## Task item
Reproduce the material that follows exactly, with no line left out.

## Exercise inputs
◆ ◆ ◆

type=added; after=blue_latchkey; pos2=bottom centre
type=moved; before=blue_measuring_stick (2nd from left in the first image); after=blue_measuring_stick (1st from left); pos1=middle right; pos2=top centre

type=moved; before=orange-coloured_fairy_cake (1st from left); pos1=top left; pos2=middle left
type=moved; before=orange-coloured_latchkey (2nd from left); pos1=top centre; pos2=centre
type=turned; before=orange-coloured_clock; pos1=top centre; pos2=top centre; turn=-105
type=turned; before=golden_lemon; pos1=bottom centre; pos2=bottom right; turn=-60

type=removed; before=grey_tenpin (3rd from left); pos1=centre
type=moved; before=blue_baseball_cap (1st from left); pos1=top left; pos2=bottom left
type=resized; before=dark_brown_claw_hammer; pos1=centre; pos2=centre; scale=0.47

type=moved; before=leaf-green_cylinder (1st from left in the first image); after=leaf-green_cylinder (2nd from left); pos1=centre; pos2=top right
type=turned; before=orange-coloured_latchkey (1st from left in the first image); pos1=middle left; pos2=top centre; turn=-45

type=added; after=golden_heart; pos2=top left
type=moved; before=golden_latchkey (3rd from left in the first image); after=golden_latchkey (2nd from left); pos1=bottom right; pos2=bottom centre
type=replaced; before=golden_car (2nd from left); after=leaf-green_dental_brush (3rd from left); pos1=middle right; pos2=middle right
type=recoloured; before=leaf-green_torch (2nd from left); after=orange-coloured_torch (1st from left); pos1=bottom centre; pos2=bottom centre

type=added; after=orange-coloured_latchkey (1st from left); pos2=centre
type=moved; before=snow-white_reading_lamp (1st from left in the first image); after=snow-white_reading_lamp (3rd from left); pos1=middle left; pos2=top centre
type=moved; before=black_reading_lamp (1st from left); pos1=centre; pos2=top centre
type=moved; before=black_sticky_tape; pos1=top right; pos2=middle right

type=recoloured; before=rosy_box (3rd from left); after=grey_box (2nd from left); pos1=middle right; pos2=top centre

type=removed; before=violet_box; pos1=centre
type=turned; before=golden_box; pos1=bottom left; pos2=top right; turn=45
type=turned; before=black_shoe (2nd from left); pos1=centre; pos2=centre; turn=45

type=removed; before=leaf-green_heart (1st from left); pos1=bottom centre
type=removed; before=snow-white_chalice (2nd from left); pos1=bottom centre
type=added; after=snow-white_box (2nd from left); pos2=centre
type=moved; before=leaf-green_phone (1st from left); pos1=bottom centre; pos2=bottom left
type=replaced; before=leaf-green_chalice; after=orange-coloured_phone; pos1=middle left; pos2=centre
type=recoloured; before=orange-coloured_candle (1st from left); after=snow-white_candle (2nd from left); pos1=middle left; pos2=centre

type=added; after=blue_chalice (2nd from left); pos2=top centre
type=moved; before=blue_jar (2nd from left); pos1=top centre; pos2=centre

◆ ◆ ◆

## Answer box
type=added; after=blue_latchkey; pos2=bottom centre
type=moved; before=blue_measuring_stick (2nd from left in the first image); after=blue_measuring_stick (1st from left); pos1=middle right; pos2=top centre

type=moved; before=orange-coloured_fairy_cake (1st from left); pos1=top left; pos2=middle left
type=moved; before=orange-coloured_latchkey (2nd from left); pos1=top centre; pos2=centre
type=turned; before=orange-coloured_clock; pos1=top centre; pos2=top centre; turn=-105
type=turned; before=golden_lemon; pos1=bottom centre; pos2=bottom right; turn=-60

type=removed; before=grey_tenpin (3rd from left); pos1=centre
type=moved; before=blue_baseball_cap (1st from left); pos1=top left; pos2=bottom left
type=resized; before=dark_brown_claw_hammer; pos1=centre; pos2=centre; scale=0.47

type=moved; before=leaf-green_cylinder (1st from left in the first image); after=leaf-green_cylinder (2nd from left); pos1=centre; pos2=top right
type=turned; before=orange-coloured_latchkey (1st from left in the first image); pos1=middle left; pos2=top centre; turn=-45

type=added; after=golden_heart; pos2=top left
type=moved; before=golden_latchkey (3rd from left in the first image); after=golden_latchkey (2nd from left); pos1=bottom right; pos2=bottom centre
type=replaced; before=golden_car (2nd from left); after=leaf-green_dental_brush (3rd from left); pos1=middle right; pos2=middle right
type=recoloured; before=leaf-green_torch (2nd from left); after=orange-coloured_torch (1st from left); pos1=bottom centre; pos2=bottom centre

type=added; after=orange-coloured_latchkey (1st from left); pos2=centre
type=moved; before=snow-white_reading_lamp (1st from left in the first image); after=snow-white_reading_lamp (3rd from left); pos1=middle left; pos2=top centre
type=moved; before=black_reading_lamp (1st from left); pos1=centre; pos2=top centre
type=moved; before=black_sticky_tape; pos1=top right; pos2=middle right

type=recoloured; before=rosy_box (3rd from left); after=grey_box (2nd from left); pos1=middle right; pos2=top centre

type=removed; before=violet_box; pos1=centre
type=turned; before=golden_box; pos1=bottom left; pos2=top right; turn=45
type=turned; before=black_shoe (2nd from left); pos1=centre; pos2=centre; turn=45

type=removed; before=leaf-green_heart (1st from left); pos1=bottom centre
type=removed; before=snow-white_chalice (2nd from left); pos1=bottom centre
type=added; after=snow-white_box (2nd from left); pos2=centre
type=moved; before=leaf-green_phone (1st from left); pos1=bottom centre; pos2=bottom left
type=replaced; before=leaf-green_chalice; after=orange-coloured_phone; pos1=middle left; pos2=centre
type=recoloured; before=orange-coloured_candle (1st from left); after=snow-white_candle (2nd from left); pos1=middle left; pos2=centre

type=added; after=blue_chalice (2nd from left); pos2=top centre
type=moved; before=blue_jar (2nd from left); pos1=top centre; pos2=centre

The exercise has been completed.